RAW DATA >>
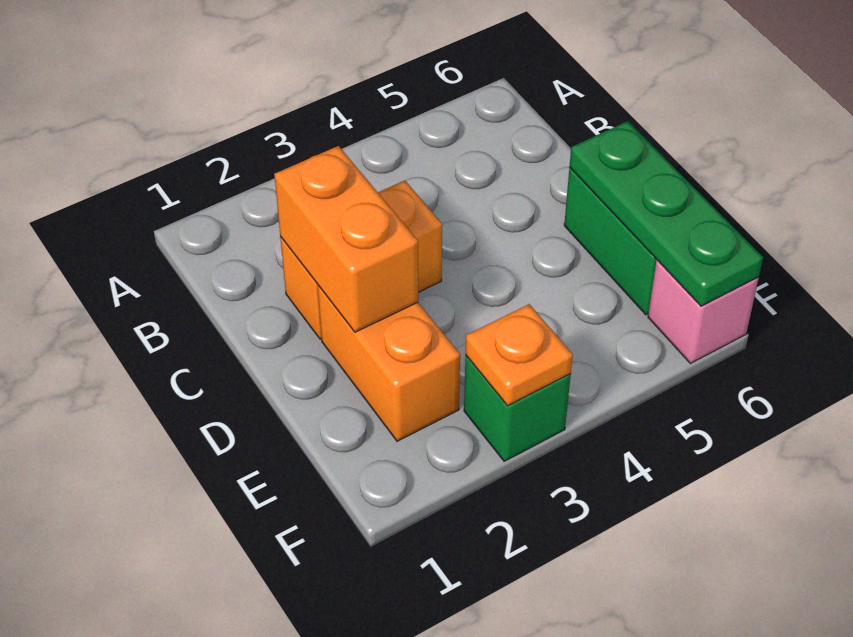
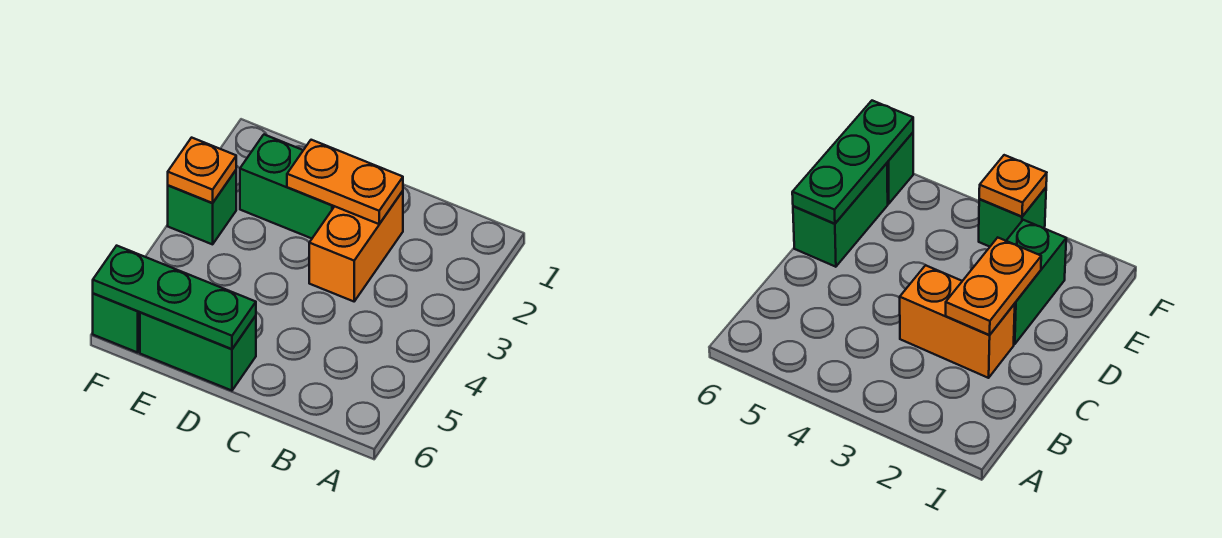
orange brick C2:D2 level 2 -> orange plate C2:D2 level 2
orange brick D2:E2 level 1 -> green brick D2:E2 level 1
pink brick F6 level 1 -> green brick F6 level 1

TASK REQUIREMENTS >> Word for word, restate all of the material, omitting the images.

FINISHED TASK >>
orange brick C2:D2 level 2 -> orange plate C2:D2 level 2
orange brick D2:E2 level 1 -> green brick D2:E2 level 1
pink brick F6 level 1 -> green brick F6 level 1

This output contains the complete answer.